▶ **Your objective**
With the line containing "(russet) <790 199>" as the start and the line containing "to <390 394>" as the end, transcribe that span of the entries below exactly, including both.

━━ Data shown

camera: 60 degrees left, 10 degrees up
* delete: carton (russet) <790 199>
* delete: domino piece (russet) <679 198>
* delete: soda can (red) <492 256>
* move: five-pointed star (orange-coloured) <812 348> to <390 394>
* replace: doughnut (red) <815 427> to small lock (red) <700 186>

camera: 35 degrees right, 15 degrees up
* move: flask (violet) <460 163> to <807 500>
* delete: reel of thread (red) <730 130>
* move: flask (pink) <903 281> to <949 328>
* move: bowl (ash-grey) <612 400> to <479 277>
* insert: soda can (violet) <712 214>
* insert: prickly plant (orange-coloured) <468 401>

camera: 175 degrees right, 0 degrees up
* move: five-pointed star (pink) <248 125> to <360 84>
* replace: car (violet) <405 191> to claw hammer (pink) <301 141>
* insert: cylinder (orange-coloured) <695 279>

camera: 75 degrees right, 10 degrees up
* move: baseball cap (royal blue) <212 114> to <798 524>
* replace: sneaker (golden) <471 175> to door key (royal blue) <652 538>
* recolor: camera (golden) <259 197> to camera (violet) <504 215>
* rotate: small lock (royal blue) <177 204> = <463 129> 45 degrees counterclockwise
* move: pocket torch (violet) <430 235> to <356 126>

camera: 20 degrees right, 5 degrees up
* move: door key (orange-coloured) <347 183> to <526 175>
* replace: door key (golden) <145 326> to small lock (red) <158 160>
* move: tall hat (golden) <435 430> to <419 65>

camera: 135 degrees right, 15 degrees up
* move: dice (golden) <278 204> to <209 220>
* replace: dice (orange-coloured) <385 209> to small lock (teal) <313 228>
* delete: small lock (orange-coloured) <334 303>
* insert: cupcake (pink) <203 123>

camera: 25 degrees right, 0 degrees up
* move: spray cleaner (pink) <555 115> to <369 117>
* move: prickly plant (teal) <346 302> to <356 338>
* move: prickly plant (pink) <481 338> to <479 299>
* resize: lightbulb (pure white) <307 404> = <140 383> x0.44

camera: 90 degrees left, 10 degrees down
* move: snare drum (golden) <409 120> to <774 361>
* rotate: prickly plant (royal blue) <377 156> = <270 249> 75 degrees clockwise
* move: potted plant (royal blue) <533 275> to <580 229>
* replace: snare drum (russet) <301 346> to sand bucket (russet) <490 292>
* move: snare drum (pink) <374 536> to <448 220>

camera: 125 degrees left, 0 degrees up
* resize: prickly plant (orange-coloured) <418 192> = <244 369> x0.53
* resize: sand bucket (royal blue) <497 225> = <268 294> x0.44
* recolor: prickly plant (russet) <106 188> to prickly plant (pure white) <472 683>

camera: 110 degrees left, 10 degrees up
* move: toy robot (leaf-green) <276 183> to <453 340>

━━━━

▶ **Solution to the problem**
* delete: carton (russet) <790 199>
* delete: domino piece (russet) <679 198>
* delete: soda can (red) <492 256>
* move: five-pointed star (orange-coloured) <812 348> to <390 394>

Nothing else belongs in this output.